- What you have to do
List every line in the entries below that contains the string "appoggiatura", copying each line in full.

- Records for the exercise
+ + + + +
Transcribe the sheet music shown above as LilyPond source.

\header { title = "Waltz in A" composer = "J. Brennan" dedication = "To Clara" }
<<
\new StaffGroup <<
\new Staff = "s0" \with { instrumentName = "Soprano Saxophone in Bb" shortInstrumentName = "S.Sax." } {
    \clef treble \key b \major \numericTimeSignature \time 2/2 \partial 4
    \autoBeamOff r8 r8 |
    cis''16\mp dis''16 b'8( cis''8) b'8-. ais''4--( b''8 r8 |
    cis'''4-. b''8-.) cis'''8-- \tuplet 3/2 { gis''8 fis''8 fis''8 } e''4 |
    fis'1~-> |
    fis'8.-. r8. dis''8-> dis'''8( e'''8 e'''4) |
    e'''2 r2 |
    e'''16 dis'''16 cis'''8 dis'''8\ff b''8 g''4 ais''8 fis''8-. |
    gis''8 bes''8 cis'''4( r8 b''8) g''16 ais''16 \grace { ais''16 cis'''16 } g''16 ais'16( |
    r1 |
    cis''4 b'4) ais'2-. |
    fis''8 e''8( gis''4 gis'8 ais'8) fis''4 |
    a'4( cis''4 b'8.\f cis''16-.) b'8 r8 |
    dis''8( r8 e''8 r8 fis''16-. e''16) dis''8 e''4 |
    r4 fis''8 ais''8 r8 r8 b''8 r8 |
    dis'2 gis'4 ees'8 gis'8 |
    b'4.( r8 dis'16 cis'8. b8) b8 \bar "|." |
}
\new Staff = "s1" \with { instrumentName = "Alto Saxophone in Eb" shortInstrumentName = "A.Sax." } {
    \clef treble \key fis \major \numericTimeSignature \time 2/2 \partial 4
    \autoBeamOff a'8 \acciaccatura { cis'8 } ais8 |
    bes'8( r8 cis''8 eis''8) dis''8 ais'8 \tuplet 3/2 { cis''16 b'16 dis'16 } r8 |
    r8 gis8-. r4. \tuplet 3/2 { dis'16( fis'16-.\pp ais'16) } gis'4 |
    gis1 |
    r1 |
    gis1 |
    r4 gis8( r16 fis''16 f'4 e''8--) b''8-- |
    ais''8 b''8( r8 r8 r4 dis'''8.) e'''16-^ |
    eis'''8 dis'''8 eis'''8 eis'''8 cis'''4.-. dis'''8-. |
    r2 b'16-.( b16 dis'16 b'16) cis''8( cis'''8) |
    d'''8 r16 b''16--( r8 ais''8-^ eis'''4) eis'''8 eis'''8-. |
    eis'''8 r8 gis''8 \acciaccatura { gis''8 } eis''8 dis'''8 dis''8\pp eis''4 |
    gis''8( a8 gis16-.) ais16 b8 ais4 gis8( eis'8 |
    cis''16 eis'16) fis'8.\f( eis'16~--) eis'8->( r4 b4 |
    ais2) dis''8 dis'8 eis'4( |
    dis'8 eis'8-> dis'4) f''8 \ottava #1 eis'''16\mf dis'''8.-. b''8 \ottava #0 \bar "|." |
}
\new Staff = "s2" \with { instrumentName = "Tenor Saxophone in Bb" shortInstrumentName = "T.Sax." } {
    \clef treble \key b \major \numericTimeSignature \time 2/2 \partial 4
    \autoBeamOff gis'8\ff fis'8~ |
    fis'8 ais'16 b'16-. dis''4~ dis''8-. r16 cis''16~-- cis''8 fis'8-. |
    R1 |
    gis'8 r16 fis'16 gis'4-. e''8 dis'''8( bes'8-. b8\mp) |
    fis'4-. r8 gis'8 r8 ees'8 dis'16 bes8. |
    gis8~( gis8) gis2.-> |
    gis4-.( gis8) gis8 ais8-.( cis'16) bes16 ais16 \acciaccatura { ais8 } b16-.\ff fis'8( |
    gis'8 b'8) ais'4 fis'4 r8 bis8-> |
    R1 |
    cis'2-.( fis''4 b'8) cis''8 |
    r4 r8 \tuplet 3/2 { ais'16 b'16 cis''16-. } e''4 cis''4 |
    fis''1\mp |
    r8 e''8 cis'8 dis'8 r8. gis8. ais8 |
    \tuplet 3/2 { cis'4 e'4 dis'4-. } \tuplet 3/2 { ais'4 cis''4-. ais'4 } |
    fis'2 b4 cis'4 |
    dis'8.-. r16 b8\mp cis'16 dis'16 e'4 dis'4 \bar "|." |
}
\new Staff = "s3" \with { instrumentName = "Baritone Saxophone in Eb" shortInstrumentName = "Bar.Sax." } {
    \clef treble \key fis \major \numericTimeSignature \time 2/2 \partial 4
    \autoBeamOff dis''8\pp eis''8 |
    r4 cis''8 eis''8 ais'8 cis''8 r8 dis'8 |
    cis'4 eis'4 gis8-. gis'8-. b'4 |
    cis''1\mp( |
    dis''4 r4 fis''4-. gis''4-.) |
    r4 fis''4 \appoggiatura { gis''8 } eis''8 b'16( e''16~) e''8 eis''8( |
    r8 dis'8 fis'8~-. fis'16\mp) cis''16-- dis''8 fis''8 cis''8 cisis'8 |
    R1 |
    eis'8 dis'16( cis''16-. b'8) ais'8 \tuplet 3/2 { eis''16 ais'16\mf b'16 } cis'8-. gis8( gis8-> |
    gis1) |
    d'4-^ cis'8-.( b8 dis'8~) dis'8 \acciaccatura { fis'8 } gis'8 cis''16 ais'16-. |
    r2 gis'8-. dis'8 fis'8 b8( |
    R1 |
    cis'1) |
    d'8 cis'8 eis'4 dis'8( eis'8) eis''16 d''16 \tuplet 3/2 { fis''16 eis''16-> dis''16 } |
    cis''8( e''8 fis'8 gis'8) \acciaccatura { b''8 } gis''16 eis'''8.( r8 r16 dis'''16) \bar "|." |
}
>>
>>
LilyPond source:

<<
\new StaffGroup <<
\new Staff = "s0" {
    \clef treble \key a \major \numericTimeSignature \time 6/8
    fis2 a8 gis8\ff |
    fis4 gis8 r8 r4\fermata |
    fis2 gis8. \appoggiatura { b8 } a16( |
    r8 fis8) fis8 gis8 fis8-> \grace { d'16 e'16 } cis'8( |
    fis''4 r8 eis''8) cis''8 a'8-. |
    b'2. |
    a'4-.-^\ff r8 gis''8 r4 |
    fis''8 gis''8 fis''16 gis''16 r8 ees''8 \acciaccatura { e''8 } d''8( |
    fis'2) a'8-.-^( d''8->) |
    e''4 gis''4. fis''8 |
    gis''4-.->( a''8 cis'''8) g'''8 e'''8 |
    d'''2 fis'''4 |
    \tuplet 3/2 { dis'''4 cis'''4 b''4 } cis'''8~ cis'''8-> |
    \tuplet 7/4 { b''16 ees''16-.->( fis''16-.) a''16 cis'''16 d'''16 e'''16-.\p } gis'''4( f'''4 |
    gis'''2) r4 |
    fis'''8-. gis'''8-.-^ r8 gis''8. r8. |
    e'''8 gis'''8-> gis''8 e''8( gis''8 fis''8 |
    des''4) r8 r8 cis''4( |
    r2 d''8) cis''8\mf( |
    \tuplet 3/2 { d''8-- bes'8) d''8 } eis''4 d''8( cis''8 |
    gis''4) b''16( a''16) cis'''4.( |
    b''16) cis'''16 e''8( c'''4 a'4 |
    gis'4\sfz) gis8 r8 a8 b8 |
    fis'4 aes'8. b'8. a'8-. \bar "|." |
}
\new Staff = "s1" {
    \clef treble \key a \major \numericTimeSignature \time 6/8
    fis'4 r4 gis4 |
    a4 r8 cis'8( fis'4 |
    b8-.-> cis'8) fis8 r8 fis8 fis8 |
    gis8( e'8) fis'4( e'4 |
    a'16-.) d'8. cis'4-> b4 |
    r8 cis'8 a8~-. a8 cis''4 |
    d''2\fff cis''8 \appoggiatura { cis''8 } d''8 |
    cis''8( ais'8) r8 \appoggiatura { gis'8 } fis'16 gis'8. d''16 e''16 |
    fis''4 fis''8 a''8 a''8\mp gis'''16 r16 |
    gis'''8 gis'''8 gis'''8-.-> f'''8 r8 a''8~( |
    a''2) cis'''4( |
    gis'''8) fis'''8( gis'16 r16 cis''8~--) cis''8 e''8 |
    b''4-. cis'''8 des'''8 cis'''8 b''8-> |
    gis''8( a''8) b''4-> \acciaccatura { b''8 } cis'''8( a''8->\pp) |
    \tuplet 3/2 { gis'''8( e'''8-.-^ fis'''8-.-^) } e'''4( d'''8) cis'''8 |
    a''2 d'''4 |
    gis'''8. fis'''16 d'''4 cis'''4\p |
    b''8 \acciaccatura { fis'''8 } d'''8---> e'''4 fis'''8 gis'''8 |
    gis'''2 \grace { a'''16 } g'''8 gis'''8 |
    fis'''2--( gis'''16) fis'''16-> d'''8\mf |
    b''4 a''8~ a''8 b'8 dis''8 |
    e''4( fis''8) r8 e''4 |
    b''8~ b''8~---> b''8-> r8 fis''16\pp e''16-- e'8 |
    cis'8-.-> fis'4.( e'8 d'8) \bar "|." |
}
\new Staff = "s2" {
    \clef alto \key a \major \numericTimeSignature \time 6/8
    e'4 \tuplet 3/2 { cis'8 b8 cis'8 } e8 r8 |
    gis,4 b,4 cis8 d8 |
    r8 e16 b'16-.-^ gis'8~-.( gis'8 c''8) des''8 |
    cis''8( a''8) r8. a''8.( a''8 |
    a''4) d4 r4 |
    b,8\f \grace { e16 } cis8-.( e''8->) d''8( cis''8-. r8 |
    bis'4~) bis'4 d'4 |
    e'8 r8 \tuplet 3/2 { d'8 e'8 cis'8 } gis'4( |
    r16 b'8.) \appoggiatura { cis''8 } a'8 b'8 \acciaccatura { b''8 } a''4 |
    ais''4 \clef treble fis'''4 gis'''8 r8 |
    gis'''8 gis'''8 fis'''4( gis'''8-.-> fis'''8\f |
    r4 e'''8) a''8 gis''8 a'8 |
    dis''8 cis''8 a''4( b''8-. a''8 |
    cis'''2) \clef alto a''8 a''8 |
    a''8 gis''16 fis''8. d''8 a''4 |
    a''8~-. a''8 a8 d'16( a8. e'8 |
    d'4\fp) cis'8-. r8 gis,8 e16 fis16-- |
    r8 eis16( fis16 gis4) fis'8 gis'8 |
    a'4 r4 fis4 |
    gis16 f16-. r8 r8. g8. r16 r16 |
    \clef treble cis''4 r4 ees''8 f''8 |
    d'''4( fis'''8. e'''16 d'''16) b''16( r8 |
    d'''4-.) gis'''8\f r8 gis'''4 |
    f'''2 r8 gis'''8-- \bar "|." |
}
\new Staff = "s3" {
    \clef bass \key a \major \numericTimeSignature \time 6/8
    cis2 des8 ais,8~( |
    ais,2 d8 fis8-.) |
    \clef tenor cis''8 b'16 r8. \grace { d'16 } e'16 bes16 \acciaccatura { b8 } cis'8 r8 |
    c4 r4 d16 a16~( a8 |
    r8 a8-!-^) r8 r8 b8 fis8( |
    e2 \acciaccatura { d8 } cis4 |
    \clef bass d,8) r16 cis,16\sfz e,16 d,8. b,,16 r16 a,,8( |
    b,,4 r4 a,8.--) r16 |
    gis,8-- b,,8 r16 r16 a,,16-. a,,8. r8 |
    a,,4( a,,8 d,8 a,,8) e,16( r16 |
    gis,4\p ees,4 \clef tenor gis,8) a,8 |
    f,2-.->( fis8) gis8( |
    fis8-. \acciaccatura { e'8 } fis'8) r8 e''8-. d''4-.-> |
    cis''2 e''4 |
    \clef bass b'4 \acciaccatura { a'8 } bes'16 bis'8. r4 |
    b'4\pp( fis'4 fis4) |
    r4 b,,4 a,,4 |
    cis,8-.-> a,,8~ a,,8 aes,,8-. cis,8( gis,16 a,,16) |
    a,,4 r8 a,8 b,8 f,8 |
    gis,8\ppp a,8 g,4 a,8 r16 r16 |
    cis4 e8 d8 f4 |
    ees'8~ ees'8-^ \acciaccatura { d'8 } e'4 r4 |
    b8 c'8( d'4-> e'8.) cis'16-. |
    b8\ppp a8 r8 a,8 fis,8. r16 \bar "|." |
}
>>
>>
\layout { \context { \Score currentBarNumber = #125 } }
+ + + + +
- Solution to this problem
    r4 fis''4 \appoggiatura { gis''8 } eis''8 b'16( e''16~) e''8 eis''8( |
    fis2 gis8. \appoggiatura { b8 } a16( |
    d''2\fff cis''8 \appoggiatura { cis''8 } d''8 |
    cis''8( ais'8) r8 \appoggiatura { gis'8 } fis'16 gis'8. d''16 e''16 |
    r16 b'8.) \appoggiatura { cis''8 } a'8 b'8 \acciaccatura { b''8 } a''4 |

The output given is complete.